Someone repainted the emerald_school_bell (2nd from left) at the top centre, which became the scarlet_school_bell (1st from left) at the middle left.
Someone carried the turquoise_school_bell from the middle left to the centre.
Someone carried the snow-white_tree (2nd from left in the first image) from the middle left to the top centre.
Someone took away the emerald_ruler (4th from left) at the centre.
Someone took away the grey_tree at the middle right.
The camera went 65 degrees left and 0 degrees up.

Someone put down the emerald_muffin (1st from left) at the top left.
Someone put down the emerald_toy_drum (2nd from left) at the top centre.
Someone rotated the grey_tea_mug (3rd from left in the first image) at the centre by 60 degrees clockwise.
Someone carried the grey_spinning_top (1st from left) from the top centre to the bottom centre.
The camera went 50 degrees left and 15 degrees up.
---
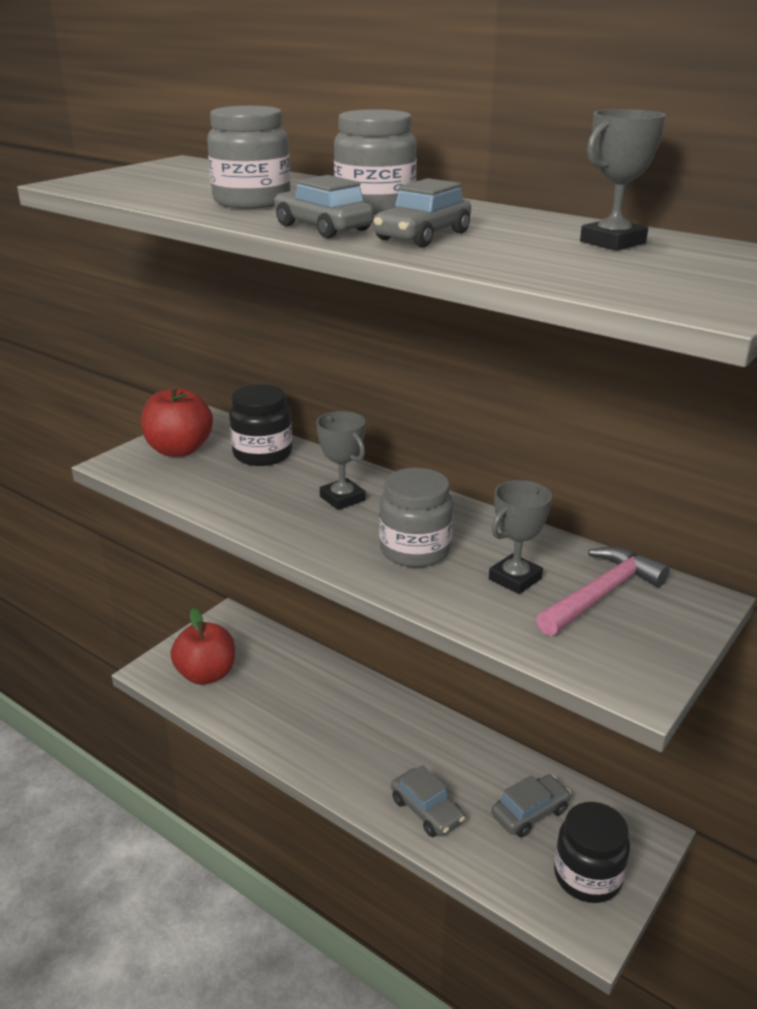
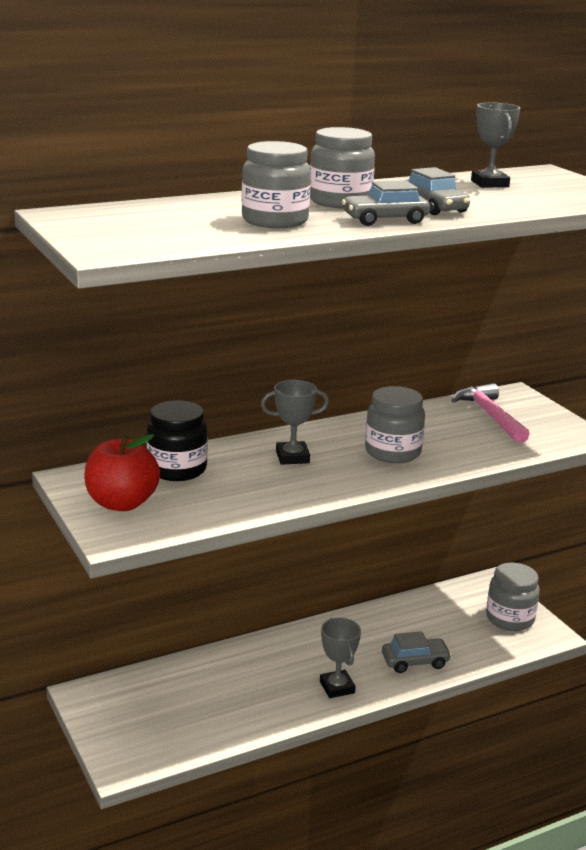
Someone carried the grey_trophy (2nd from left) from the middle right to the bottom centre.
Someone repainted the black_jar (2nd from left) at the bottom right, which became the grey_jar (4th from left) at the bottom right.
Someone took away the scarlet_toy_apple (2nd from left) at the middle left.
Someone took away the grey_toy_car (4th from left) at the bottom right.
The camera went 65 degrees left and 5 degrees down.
---
§ EXERCISE: Would you copy, unchanged, the stretch of the records above that begins at the line containing "Someone carried the turquoise_school_bell" and ends at the line containing "Someone took away the grey_tree", and only that?

§ ANSWER SECTION:
Someone carried the turquoise_school_bell from the middle left to the centre.
Someone carried the snow-white_tree (2nd from left in the first image) from the middle left to the top centre.
Someone took away the emerald_ruler (4th from left) at the centre.
Someone took away the grey_tree at the middle right.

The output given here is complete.